>>>

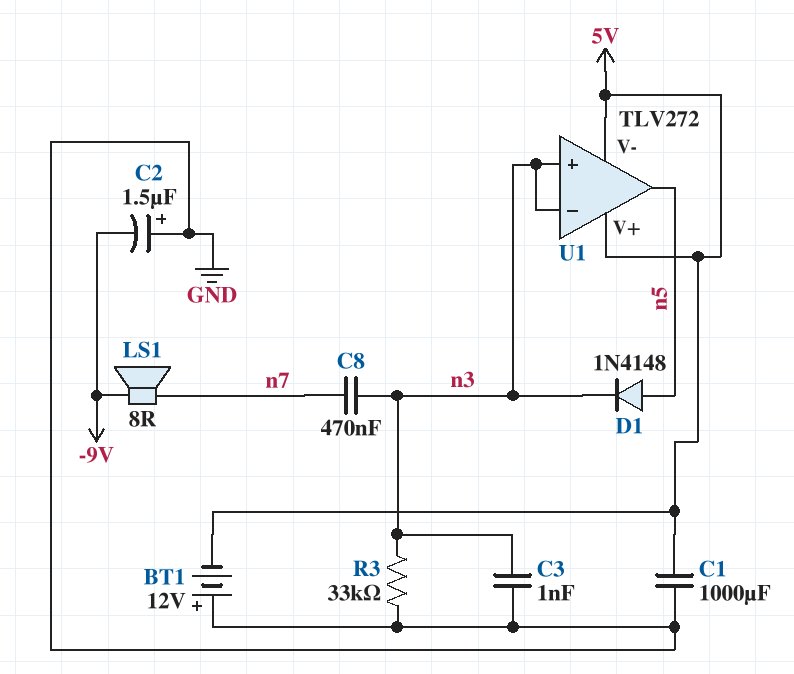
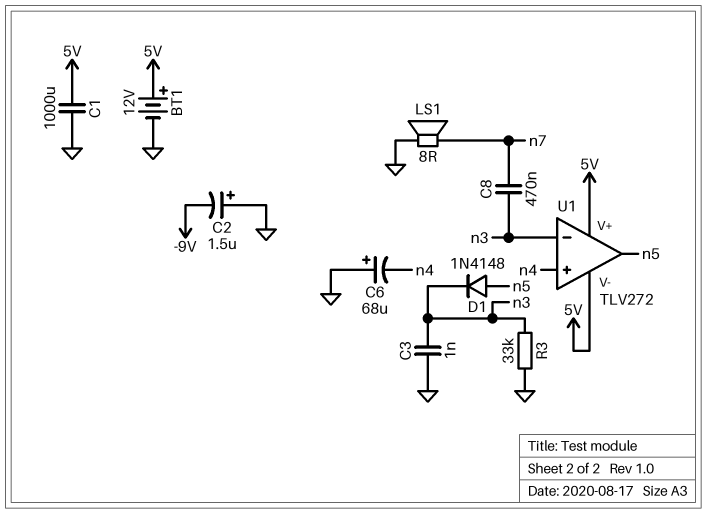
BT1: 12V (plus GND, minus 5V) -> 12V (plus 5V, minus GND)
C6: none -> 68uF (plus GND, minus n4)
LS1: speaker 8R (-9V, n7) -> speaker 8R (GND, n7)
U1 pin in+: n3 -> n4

<<<
>>>

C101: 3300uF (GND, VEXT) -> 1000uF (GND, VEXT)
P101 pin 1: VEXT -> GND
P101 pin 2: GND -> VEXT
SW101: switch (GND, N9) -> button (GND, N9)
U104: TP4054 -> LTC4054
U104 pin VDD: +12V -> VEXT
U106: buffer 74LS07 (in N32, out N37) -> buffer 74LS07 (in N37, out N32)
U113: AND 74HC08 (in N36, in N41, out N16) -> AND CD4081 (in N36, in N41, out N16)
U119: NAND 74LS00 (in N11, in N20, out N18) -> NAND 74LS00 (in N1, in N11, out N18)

<<<

Exercise aim:
Could you restate word for word the lines above from the one containing "U104: TP4054 -> LTC4054" through the one containing "U119: NAND 74LS00", both included, and nothing else?

Solution for this task:
U104: TP4054 -> LTC4054
U104 pin VDD: +12V -> VEXT
U106: buffer 74LS07 (in N32, out N37) -> buffer 74LS07 (in N37, out N32)
U113: AND 74HC08 (in N36, in N41, out N16) -> AND CD4081 (in N36, in N41, out N16)
U119: NAND 74LS00 (in N11, in N20, out N18) -> NAND 74LS00 (in N1, in N11, out N18)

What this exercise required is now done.